**What you are asked to do:** All of the data goes into your copy exactly as written. Images do not.

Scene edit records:
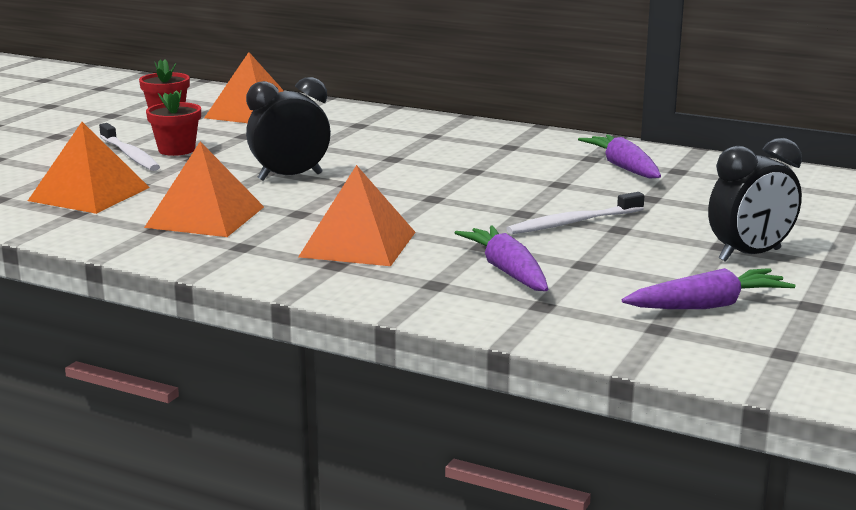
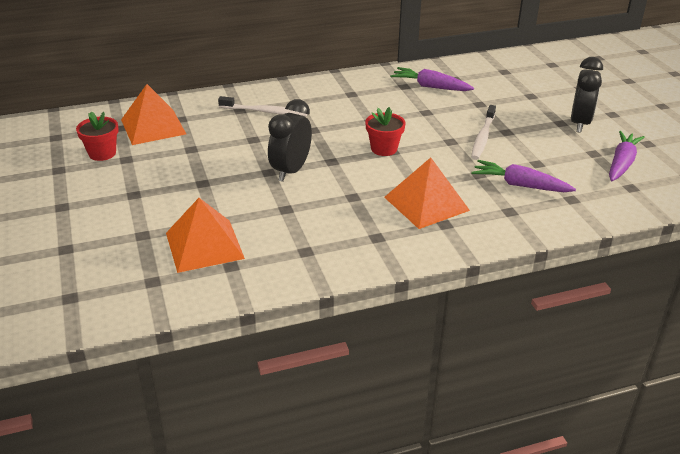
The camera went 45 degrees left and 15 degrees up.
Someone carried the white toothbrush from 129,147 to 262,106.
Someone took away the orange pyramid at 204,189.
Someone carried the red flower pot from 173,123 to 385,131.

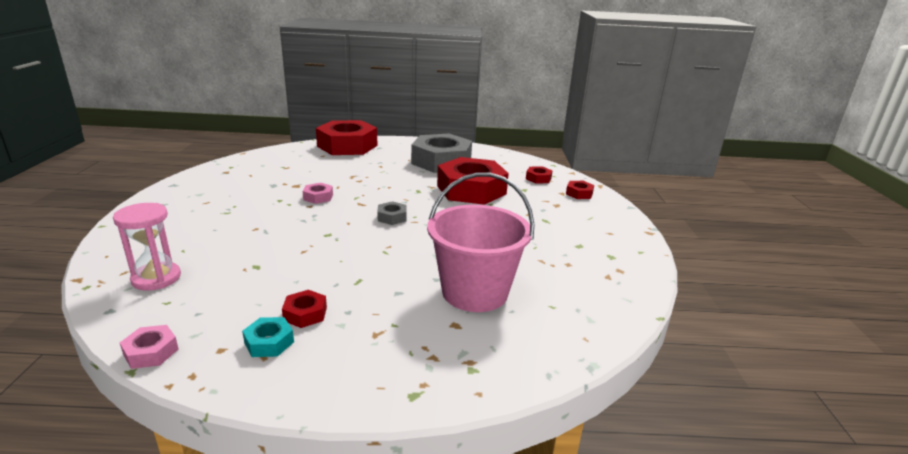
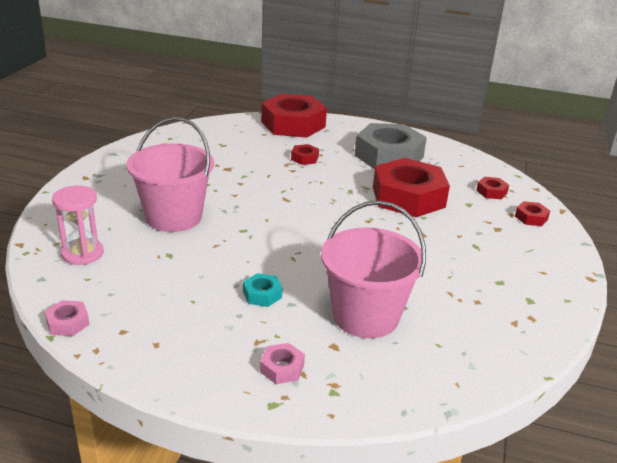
The camera went 15 degrees right and 5 degrees up.
Someone carried the turquoise nut from 268,337 to 262,290.
Someone carried the red nut from 304,309 to 305,154.
Someone carried the pink nut from 318,193 to 282,363.
Someone took away the grey nut at 391,213.
Someone put down the pink bucket at 170,174.

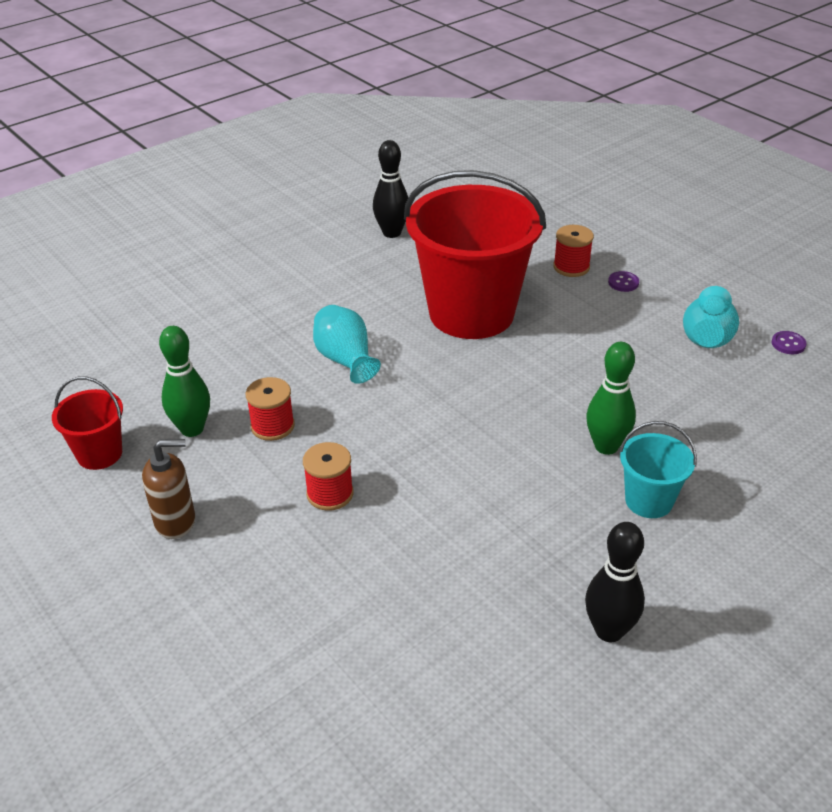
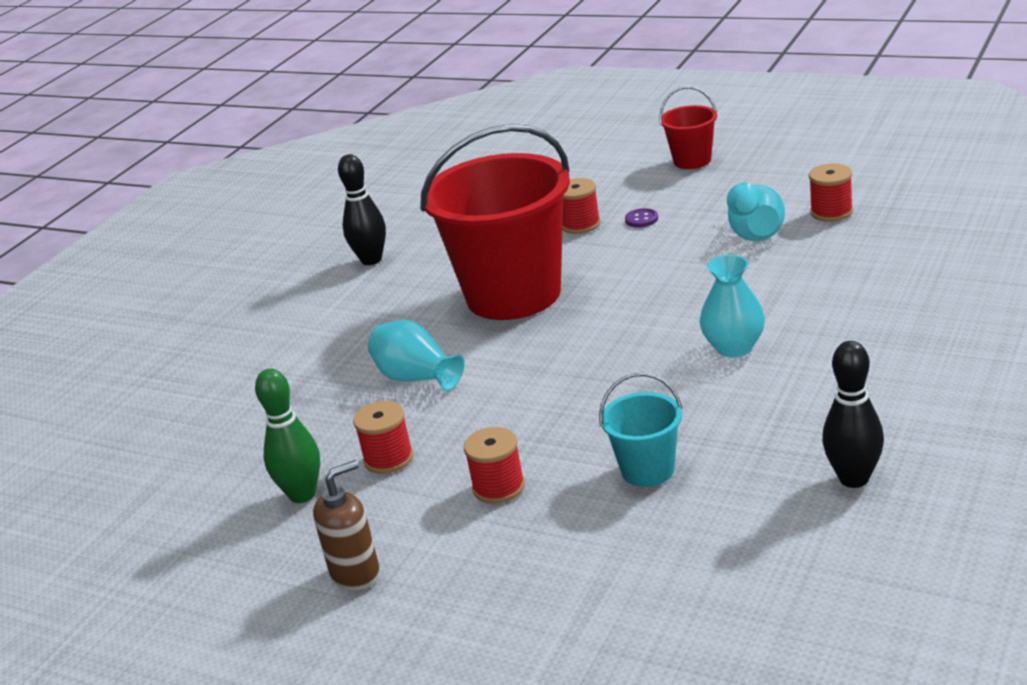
The camera went 20 degrees left and 10 degrees down.
Someone carried the red bucket from 87,423 to 688,127.
Someone swapped the green bowling pin at 611,398 for the turquoise vase at 732,306.
Someone carried the turquoise bucket from 658,469 to 641,430.
Someone swapped the purple button at 789,342 for the red spool at 831,192.

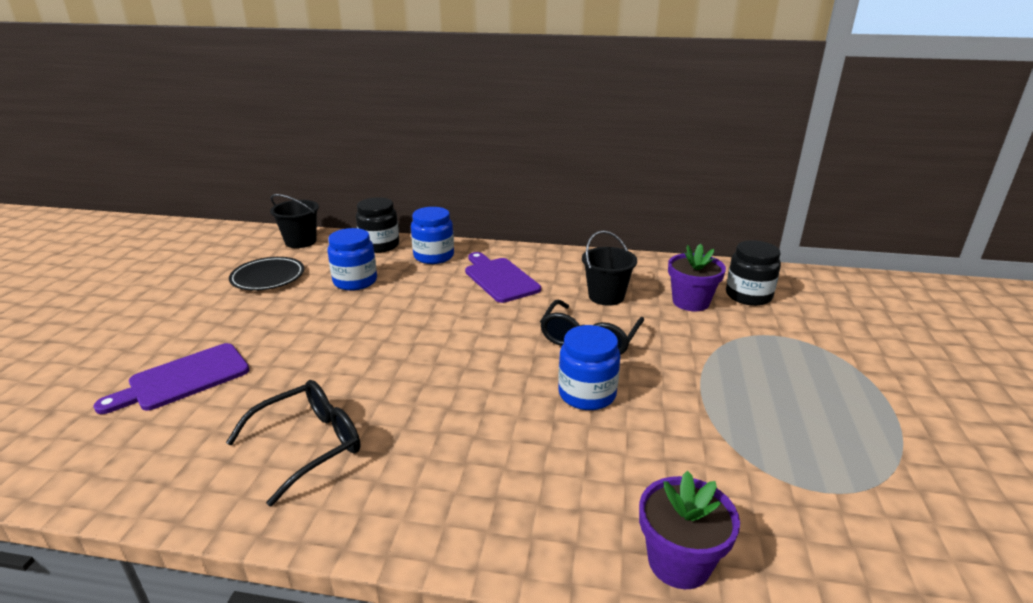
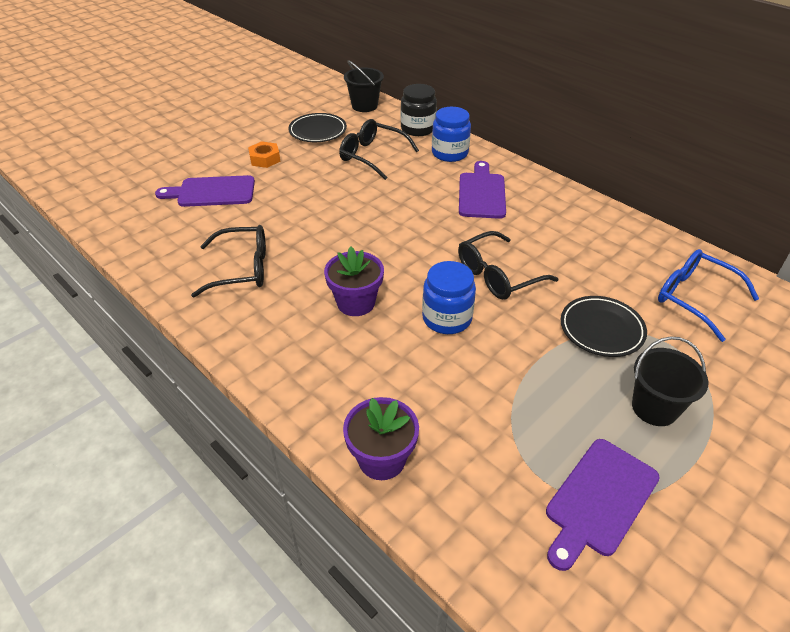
The camera went 35 degrees right and 15 degrees up.
Someone swapped the blue jar at 352,259 for the black glasses at 379,149.
Someone carried the black bucket from 609,268 to 670,381.
Someone carried the purple flower pot from 697,277 to 354,281.
Someone swapped the black jar at 753,273 for the blue glasses at 708,295.
Someone put down the orange nut at 264,154.
Someone put down the purple cutting board at 603,505.
Someone put down the black plate at 604,326.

**Reply:**
The camera went 45 degrees left and 15 degrees up.
Someone carried the white toothbrush from 129,147 to 262,106.
Someone took away the orange pyramid at 204,189.
Someone carried the red flower pot from 173,123 to 385,131.

The camera went 15 degrees right and 5 degrees up.
Someone carried the turquoise nut from 268,337 to 262,290.
Someone carried the red nut from 304,309 to 305,154.
Someone carried the pink nut from 318,193 to 282,363.
Someone took away the grey nut at 391,213.
Someone put down the pink bucket at 170,174.

The camera went 20 degrees left and 10 degrees down.
Someone carried the red bucket from 87,423 to 688,127.
Someone swapped the green bowling pin at 611,398 for the turquoise vase at 732,306.
Someone carried the turquoise bucket from 658,469 to 641,430.
Someone swapped the purple button at 789,342 for the red spool at 831,192.

The camera went 35 degrees right and 15 degrees up.
Someone swapped the blue jar at 352,259 for the black glasses at 379,149.
Someone carried the black bucket from 609,268 to 670,381.
Someone carried the purple flower pot from 697,277 to 354,281.
Someone swapped the black jar at 753,273 for the blue glasses at 708,295.
Someone put down the orange nut at 264,154.
Someone put down the purple cutting board at 603,505.
Someone put down the black plate at 604,326.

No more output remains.